--- What the exercise asks ---
Go through the data underneath and report how many lines hold the string "triangle", giving only the number.

Shape transformation data:
::::::

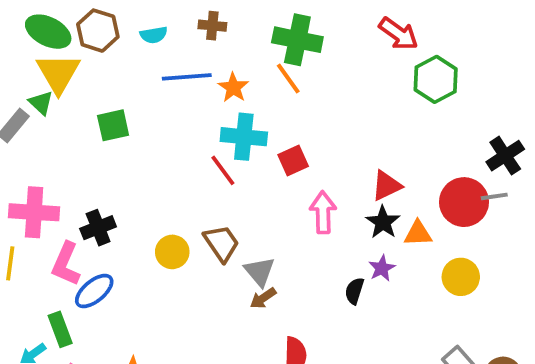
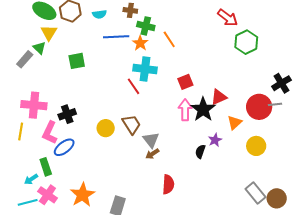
green cross: (297, 40) -> (146, 26), moved, size x0.7
yellow triangle: (58, 73) -> (49, 33), size x0.7
red square: (293, 161) -> (185, 82), moved
black star: (383, 222) -> (203, 109), moved, size x1.4
orange triangle: (418, 233) -> (235, 123), turned -42

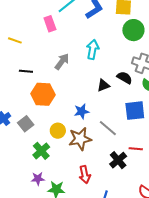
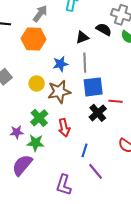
orange hexagon: (43, 94) -> (34, 39), moved
blue square: (135, 111) -> (93, 87), moved
gray line: (108, 128) -> (85, 63), moved, turned 48
green cross: (41, 151) -> (39, 118), moved

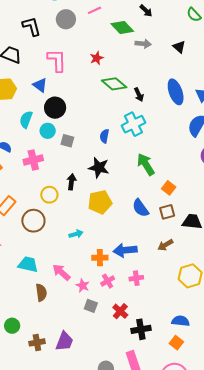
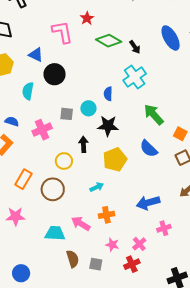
pink L-shape: (57, 60) -> (62, 32), moved
cyan circle: (48, 131) -> (88, 108), moved
gray square: (67, 141) -> (67, 114), moved
blue semicircle: (140, 208) -> (149, 149), moved
cyan arrow: (76, 234) -> (97, 187), moved
orange cross: (100, 258) -> (106, 215), moved
pink arrow: (61, 272) -> (81, 224), moved
pink cross: (108, 281) -> (139, 244), moved
gray square: (91, 306) -> (96, 264), moved
red cross: (120, 311) -> (132, 264), moved, turned 35

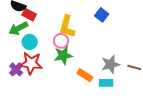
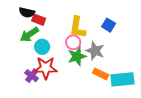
blue square: (102, 15) -> (109, 25), moved
gray star: (110, 64) -> (95, 51), moved, turned -30
cyan rectangle: (106, 83) -> (122, 79), size x1.6

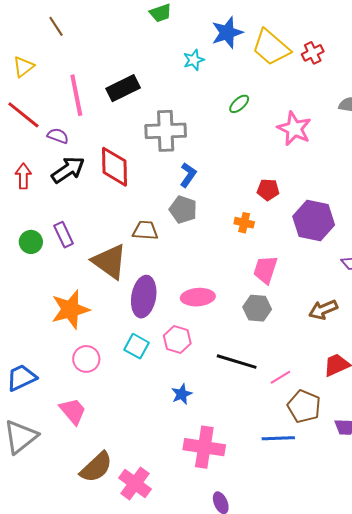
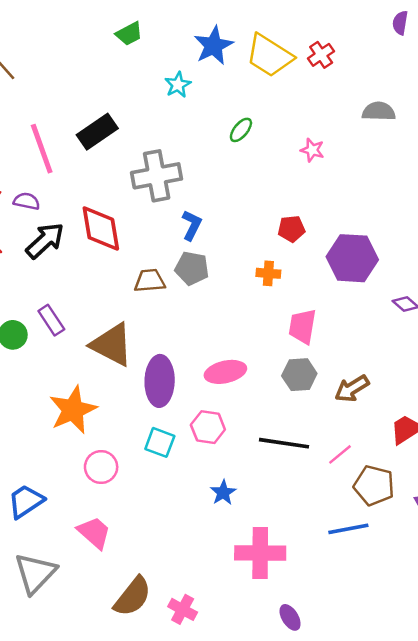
pink star: (294, 129) -> (312, 150), size x0.6
brown trapezoid: (145, 230) -> (150, 281), moved
brown arrow: (323, 310) -> (352, 389), moved
pink cross: (135, 484) -> (183, 609), size x0.7

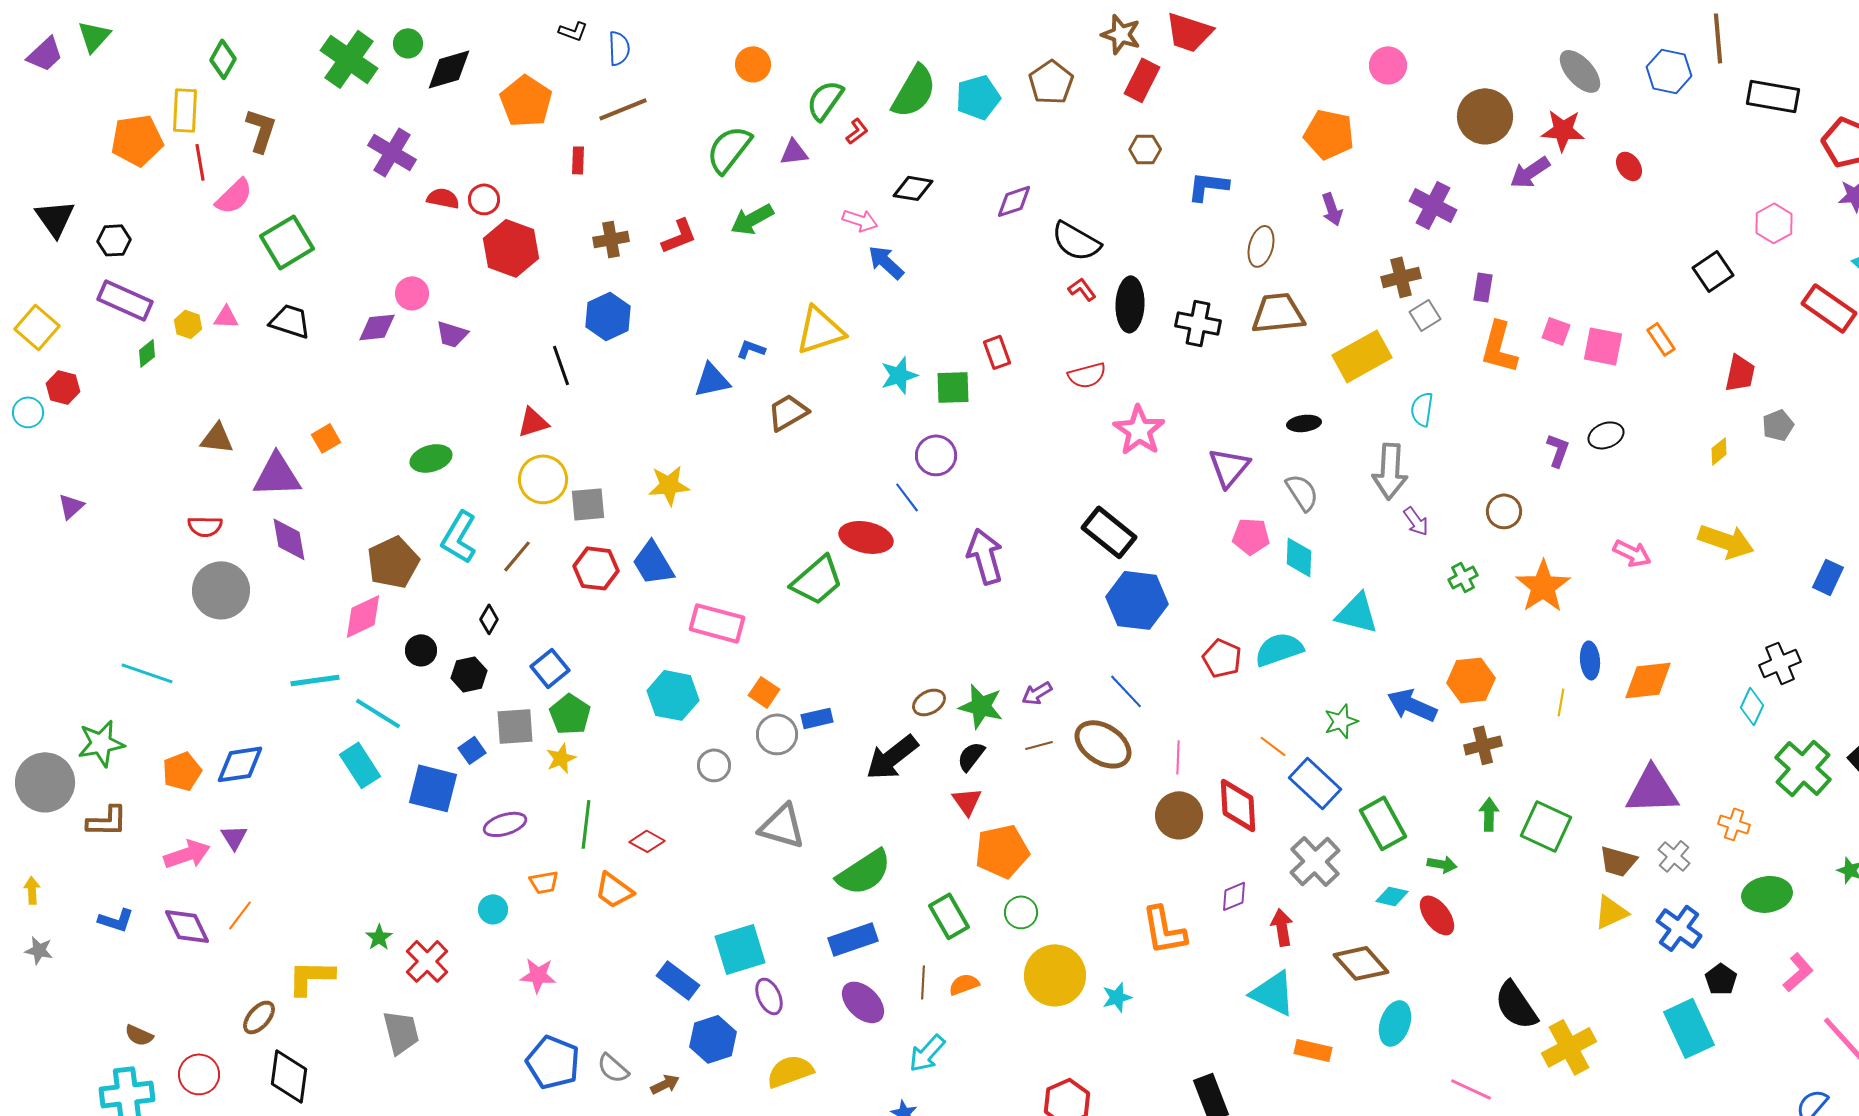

::::::

--- Output below ---
2